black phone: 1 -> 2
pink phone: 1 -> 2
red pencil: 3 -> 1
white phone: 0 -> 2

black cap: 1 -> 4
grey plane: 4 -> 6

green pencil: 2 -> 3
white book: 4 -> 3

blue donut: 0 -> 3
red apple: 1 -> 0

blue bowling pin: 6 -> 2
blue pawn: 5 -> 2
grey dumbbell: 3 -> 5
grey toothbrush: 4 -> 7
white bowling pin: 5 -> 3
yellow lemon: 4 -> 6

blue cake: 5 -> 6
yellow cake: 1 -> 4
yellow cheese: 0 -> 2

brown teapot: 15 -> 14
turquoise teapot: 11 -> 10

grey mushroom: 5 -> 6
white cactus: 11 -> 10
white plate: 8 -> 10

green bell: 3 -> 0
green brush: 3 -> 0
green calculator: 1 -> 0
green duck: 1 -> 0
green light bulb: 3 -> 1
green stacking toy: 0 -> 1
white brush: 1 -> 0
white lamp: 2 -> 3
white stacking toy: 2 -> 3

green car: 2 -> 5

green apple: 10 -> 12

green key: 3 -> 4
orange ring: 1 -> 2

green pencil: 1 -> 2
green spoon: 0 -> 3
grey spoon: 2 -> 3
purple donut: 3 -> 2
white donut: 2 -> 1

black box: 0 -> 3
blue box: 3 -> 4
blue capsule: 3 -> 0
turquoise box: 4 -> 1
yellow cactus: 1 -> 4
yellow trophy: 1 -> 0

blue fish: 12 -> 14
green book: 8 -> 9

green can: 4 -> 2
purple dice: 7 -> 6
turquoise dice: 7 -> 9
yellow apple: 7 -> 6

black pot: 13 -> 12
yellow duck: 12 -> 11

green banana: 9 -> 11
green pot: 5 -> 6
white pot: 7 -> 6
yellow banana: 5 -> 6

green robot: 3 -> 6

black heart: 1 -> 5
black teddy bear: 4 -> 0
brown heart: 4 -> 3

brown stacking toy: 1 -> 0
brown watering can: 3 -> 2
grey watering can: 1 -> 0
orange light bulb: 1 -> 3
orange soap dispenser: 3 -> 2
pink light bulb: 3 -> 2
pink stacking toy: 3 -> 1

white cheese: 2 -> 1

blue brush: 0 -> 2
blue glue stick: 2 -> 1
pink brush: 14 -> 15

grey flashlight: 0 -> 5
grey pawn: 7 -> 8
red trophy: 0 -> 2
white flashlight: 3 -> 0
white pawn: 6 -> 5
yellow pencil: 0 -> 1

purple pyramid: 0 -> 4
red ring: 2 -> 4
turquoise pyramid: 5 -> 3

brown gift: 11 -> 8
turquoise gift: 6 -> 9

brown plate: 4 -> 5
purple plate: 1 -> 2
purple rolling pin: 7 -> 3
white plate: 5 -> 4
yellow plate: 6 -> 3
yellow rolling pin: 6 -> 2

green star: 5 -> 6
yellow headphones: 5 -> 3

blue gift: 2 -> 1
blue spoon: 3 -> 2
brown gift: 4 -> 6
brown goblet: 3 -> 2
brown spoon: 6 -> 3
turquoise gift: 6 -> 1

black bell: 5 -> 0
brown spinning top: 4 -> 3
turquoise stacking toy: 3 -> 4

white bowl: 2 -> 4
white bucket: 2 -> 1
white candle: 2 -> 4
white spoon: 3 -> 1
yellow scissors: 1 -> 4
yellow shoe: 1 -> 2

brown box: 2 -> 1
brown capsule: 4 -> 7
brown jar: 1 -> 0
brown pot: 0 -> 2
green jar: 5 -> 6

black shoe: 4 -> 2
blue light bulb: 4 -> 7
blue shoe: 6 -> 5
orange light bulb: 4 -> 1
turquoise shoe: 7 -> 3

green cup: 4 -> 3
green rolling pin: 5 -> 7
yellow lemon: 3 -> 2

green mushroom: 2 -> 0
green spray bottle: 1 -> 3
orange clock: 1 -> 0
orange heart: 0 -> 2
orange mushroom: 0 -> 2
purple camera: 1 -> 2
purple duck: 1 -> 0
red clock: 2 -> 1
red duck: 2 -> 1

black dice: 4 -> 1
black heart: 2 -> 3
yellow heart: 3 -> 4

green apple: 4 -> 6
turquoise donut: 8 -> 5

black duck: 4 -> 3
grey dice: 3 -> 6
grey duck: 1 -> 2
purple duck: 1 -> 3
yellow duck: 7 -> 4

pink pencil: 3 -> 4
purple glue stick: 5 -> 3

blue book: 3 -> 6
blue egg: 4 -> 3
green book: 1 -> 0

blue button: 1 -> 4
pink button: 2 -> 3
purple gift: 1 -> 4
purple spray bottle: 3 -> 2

****

• **ASSIGNMENT**: The required output is the stretch of entries above from the line containing "white stacking toy: 2 -> 3" through the line containing "blue gift: 2 -> 1", reproduced exactly.

• **REPLY TO THE EXERCISE**:
white stacking toy: 2 -> 3

green car: 2 -> 5

green apple: 10 -> 12

green key: 3 -> 4
orange ring: 1 -> 2

green pencil: 1 -> 2
green spoon: 0 -> 3
grey spoon: 2 -> 3
purple donut: 3 -> 2
white donut: 2 -> 1

black box: 0 -> 3
blue box: 3 -> 4
blue capsule: 3 -> 0
turquoise box: 4 -> 1
yellow cactus: 1 -> 4
yellow trophy: 1 -> 0

blue fish: 12 -> 14
green book: 8 -> 9

green can: 4 -> 2
purple dice: 7 -> 6
turquoise dice: 7 -> 9
yellow apple: 7 -> 6

black pot: 13 -> 12
yellow duck: 12 -> 11

green banana: 9 -> 11
green pot: 5 -> 6
white pot: 7 -> 6
yellow banana: 5 -> 6

green robot: 3 -> 6

black heart: 1 -> 5
black teddy bear: 4 -> 0
brown heart: 4 -> 3

brown stacking toy: 1 -> 0
brown watering can: 3 -> 2
grey watering can: 1 -> 0
orange light bulb: 1 -> 3
orange soap dispenser: 3 -> 2
pink light bulb: 3 -> 2
pink stacking toy: 3 -> 1

white cheese: 2 -> 1

blue brush: 0 -> 2
blue glue stick: 2 -> 1
pink brush: 14 -> 15

grey flashlight: 0 -> 5
grey pawn: 7 -> 8
red trophy: 0 -> 2
white flashlight: 3 -> 0
white pawn: 6 -> 5
yellow pencil: 0 -> 1

purple pyramid: 0 -> 4
red ring: 2 -> 4
turquoise pyramid: 5 -> 3

brown gift: 11 -> 8
turquoise gift: 6 -> 9

brown plate: 4 -> 5
purple plate: 1 -> 2
purple rolling pin: 7 -> 3
white plate: 5 -> 4
yellow plate: 6 -> 3
yellow rolling pin: 6 -> 2

green star: 5 -> 6
yellow headphones: 5 -> 3

blue gift: 2 -> 1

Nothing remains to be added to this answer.